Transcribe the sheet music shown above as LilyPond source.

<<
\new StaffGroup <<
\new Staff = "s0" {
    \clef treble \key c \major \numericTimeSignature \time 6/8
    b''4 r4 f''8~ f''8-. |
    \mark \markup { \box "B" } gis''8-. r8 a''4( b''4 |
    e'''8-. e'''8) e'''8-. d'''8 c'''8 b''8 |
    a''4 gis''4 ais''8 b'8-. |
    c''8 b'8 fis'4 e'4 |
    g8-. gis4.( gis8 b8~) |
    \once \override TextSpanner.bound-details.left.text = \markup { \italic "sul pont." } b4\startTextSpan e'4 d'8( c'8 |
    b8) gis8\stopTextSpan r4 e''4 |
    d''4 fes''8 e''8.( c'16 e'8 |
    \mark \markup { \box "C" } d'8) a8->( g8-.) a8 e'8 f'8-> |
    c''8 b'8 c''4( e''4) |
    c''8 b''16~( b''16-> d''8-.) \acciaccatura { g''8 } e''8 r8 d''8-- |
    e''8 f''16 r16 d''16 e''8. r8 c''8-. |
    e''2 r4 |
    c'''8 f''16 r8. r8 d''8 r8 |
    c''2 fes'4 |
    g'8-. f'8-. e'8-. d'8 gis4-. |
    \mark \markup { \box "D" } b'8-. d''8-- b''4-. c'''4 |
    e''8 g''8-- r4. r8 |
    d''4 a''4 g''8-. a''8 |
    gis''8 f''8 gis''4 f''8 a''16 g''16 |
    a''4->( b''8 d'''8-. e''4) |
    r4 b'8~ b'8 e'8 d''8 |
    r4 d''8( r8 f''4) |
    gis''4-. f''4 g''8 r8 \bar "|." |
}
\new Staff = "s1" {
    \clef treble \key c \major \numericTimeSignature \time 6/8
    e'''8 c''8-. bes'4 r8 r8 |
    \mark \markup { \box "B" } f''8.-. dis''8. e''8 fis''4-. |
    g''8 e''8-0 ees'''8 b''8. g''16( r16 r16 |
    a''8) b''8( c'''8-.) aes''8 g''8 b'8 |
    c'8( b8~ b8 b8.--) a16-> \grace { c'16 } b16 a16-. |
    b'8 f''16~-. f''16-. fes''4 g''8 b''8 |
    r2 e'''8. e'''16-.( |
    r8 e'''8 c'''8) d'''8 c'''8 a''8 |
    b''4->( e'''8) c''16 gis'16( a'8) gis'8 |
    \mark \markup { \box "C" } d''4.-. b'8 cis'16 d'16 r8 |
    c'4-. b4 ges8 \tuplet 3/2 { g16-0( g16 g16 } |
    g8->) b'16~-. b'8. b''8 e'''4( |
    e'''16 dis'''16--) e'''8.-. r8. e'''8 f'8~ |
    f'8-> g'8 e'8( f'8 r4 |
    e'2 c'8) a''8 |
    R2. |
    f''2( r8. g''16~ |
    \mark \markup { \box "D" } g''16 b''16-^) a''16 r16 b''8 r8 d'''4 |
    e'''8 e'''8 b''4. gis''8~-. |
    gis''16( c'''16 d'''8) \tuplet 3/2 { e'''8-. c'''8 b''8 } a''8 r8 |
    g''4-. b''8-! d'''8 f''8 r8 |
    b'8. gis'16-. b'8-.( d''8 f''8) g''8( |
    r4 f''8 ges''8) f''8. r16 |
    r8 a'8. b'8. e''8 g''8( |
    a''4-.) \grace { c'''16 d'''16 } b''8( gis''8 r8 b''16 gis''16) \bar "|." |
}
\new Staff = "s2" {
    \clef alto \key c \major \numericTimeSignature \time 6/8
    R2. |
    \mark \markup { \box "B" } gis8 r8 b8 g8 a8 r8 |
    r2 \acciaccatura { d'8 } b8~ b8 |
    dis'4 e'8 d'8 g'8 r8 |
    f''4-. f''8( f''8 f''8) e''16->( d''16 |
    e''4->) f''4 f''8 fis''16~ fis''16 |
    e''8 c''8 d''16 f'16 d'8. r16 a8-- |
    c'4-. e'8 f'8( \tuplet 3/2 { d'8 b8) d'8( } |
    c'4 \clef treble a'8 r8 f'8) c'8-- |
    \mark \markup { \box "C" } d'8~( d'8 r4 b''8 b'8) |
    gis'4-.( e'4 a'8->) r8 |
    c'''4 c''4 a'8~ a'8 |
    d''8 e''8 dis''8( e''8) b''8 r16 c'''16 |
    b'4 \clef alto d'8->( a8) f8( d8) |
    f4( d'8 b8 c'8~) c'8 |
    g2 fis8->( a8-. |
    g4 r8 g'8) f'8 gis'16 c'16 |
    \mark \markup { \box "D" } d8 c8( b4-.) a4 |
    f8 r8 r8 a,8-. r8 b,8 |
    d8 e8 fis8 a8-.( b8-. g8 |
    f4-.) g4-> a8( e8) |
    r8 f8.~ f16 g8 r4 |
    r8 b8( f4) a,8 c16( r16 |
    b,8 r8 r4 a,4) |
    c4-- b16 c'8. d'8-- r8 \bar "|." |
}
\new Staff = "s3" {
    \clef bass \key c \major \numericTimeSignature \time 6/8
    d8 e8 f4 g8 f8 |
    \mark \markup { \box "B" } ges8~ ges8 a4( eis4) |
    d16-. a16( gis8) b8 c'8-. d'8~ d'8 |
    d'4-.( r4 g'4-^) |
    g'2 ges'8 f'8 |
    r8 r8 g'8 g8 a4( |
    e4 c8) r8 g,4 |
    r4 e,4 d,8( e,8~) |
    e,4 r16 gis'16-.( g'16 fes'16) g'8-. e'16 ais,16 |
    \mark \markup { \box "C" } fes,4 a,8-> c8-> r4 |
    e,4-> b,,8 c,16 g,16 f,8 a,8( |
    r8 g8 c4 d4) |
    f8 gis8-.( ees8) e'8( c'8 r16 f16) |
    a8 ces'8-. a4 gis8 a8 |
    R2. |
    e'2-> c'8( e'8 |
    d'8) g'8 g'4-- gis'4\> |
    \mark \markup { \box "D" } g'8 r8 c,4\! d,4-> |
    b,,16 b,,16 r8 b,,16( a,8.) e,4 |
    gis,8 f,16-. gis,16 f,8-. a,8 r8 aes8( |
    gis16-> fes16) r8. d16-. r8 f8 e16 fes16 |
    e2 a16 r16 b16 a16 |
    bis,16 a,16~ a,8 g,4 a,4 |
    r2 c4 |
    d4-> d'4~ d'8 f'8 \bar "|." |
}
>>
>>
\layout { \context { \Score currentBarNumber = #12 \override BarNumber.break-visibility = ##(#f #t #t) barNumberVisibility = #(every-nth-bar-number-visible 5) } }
★ ★ ★ ★ ★ ★ ★
Identify every line in the listing above that contains the string "alto", treating case as significant, and copy each such line.

## EXPECTED OUTPUT
    \clef alto \key c \major \numericTimeSignature \time 6/8
    b'4 \clef alto d'8->( a8) f8( d8) |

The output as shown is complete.